_What you will do_
Pull out every line below containing the word "size".

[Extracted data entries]
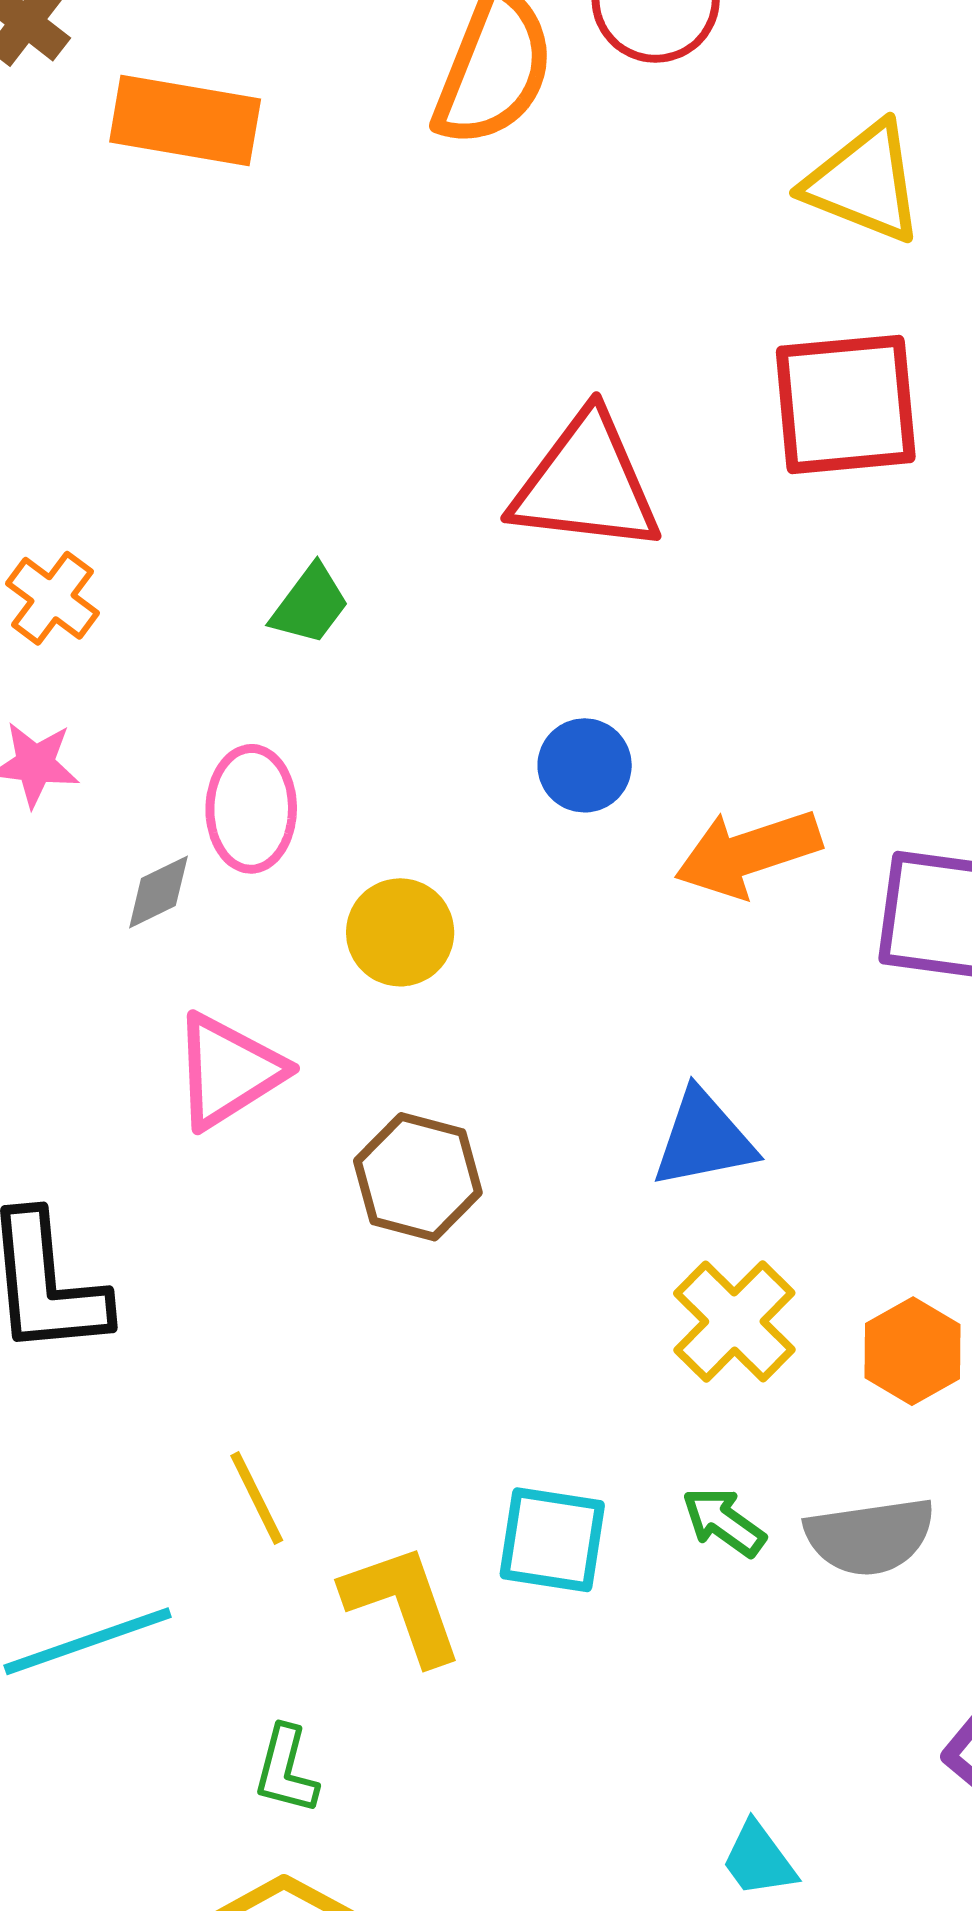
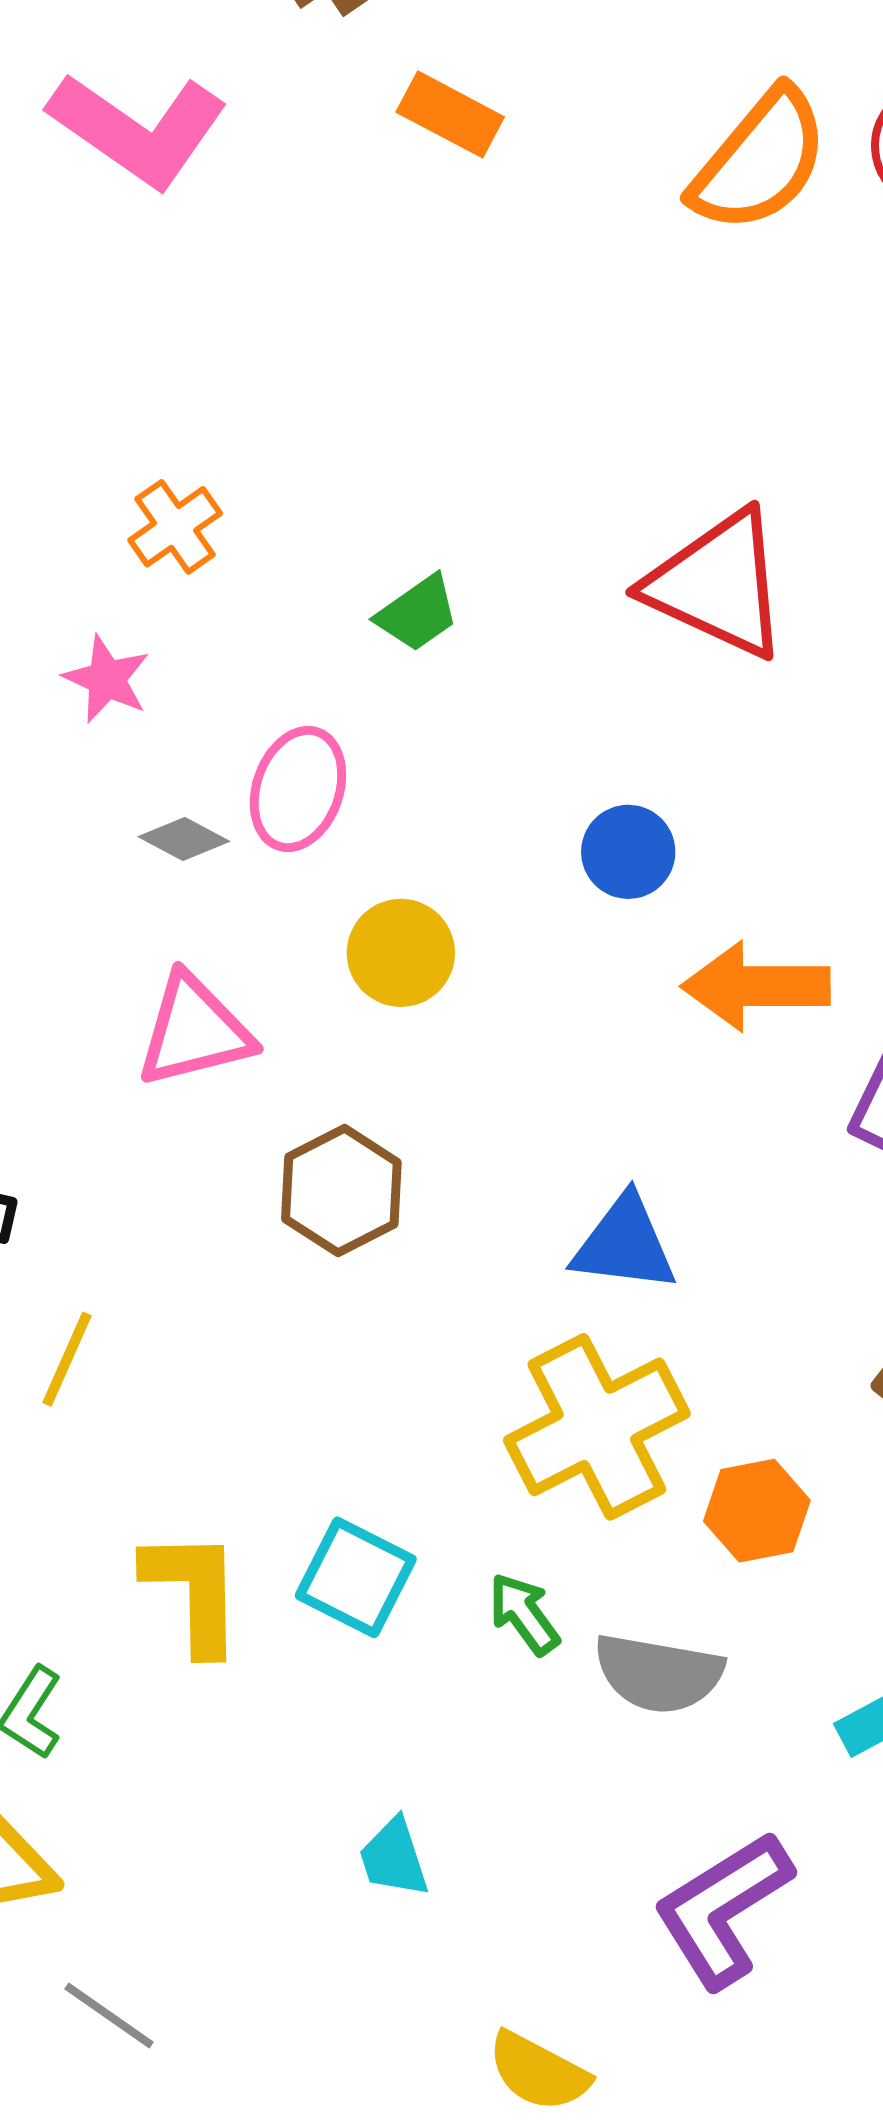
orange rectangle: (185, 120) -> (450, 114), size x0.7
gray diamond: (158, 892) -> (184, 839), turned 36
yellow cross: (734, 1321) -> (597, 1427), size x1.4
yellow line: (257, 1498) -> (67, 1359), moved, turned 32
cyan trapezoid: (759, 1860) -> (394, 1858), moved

_Your solution_
orange rectangle: (185, 120) -> (450, 114), size x0.7
yellow cross: (734, 1321) -> (597, 1427), size x1.4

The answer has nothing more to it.